▶ **Exercise**
The data is to be repeated exactly, with the images removed.

** Supplied records follows **

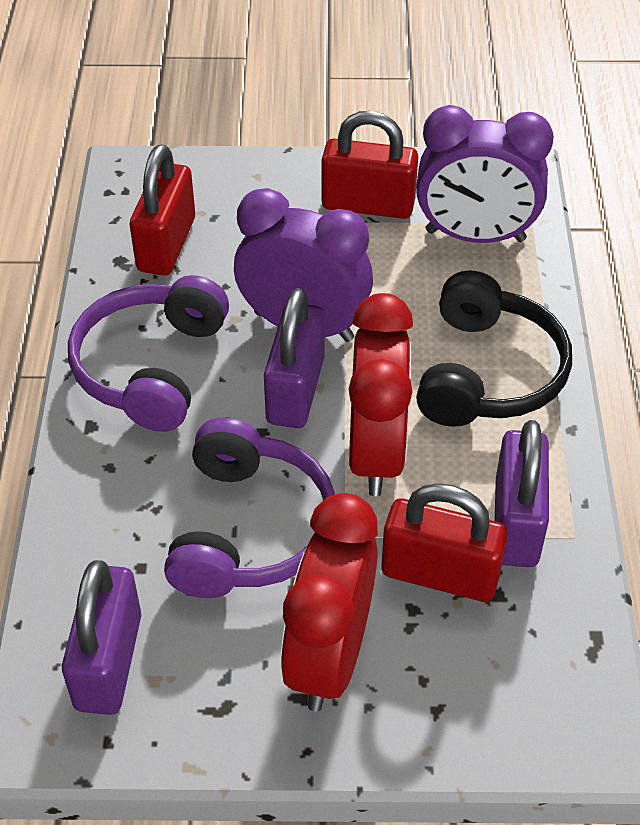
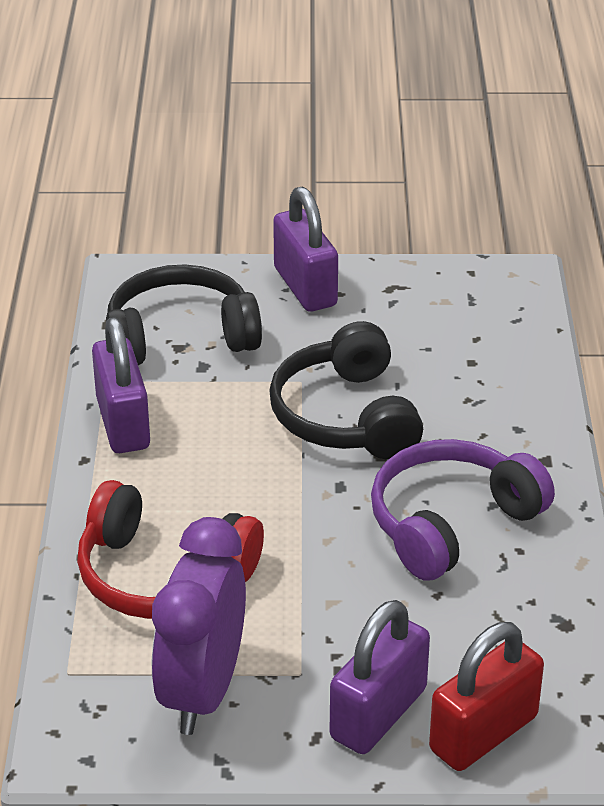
black headphones: 1 -> 2
purple clock: 2 -> 1
purple headphones: 2 -> 1
red clock: 2 -> 0
red headphones: 0 -> 1
red padlock: 3 -> 1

** End of Supplied records **

▶ **Result for this exercise**
black headphones: 1 -> 2
purple clock: 2 -> 1
purple headphones: 2 -> 1
red clock: 2 -> 0
red headphones: 0 -> 1
red padlock: 3 -> 1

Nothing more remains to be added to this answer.